*** PROVIDED ENTRIES ***

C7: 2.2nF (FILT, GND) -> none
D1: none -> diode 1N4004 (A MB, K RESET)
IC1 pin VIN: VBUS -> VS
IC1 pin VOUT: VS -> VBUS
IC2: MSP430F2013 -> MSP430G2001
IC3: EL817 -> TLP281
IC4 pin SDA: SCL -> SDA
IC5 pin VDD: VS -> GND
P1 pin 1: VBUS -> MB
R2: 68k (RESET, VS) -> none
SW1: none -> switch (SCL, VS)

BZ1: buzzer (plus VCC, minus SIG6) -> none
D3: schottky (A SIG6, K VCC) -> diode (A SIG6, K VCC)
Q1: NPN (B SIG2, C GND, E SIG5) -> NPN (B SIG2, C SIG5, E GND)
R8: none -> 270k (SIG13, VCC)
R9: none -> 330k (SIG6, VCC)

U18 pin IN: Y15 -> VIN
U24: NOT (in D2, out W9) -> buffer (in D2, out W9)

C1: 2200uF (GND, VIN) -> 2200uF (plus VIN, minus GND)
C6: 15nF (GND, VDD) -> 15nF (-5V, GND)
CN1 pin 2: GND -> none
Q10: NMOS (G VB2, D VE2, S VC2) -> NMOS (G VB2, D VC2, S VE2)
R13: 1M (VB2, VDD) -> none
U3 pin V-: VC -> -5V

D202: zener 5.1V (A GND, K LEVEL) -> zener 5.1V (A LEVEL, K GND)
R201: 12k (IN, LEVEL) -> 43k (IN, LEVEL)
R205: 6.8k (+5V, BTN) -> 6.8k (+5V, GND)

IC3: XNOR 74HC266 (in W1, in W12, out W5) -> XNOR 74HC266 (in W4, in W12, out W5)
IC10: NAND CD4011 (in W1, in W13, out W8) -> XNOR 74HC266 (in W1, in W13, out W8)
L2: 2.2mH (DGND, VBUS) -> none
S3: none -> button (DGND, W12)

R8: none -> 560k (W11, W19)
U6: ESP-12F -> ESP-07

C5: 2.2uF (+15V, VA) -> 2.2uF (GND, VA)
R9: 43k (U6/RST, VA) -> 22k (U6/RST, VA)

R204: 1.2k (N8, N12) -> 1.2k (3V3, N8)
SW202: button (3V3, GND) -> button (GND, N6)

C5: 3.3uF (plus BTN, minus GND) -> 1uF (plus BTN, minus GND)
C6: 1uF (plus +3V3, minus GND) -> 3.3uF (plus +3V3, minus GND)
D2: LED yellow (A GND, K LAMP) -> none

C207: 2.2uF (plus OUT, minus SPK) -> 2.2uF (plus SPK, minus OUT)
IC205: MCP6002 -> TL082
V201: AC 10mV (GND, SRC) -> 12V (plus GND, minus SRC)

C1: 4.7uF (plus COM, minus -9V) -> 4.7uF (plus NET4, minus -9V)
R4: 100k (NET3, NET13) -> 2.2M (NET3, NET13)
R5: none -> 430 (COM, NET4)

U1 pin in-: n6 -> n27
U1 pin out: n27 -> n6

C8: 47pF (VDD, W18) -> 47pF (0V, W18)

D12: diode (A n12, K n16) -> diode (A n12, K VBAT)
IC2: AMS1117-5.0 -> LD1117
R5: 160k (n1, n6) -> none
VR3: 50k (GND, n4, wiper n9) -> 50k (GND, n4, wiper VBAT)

*** End of PROVIDED ENTRIES ***

(TASK DETAILS):
Print exactly the lines of the listing above starting at the line containing "D202: zener 5.1V" and ending at the line containing "D12: diode (A", both included.

(EXPECTED ANSWER):
D202: zener 5.1V (A GND, K LEVEL) -> zener 5.1V (A LEVEL, K GND)
R201: 12k (IN, LEVEL) -> 43k (IN, LEVEL)
R205: 6.8k (+5V, BTN) -> 6.8k (+5V, GND)

IC3: XNOR 74HC266 (in W1, in W12, out W5) -> XNOR 74HC266 (in W4, in W12, out W5)
IC10: NAND CD4011 (in W1, in W13, out W8) -> XNOR 74HC266 (in W1, in W13, out W8)
L2: 2.2mH (DGND, VBUS) -> none
S3: none -> button (DGND, W12)

R8: none -> 560k (W11, W19)
U6: ESP-12F -> ESP-07

C5: 2.2uF (+15V, VA) -> 2.2uF (GND, VA)
R9: 43k (U6/RST, VA) -> 22k (U6/RST, VA)

R204: 1.2k (N8, N12) -> 1.2k (3V3, N8)
SW202: button (3V3, GND) -> button (GND, N6)

C5: 3.3uF (plus BTN, minus GND) -> 1uF (plus BTN, minus GND)
C6: 1uF (plus +3V3, minus GND) -> 3.3uF (plus +3V3, minus GND)
D2: LED yellow (A GND, K LAMP) -> none

C207: 2.2uF (plus OUT, minus SPK) -> 2.2uF (plus SPK, minus OUT)
IC205: MCP6002 -> TL082
V201: AC 10mV (GND, SRC) -> 12V (plus GND, minus SRC)

C1: 4.7uF (plus COM, minus -9V) -> 4.7uF (plus NET4, minus -9V)
R4: 100k (NET3, NET13) -> 2.2M (NET3, NET13)
R5: none -> 430 (COM, NET4)

U1 pin in-: n6 -> n27
U1 pin out: n27 -> n6

C8: 47pF (VDD, W18) -> 47pF (0V, W18)

D12: diode (A n12, K n16) -> diode (A n12, K VBAT)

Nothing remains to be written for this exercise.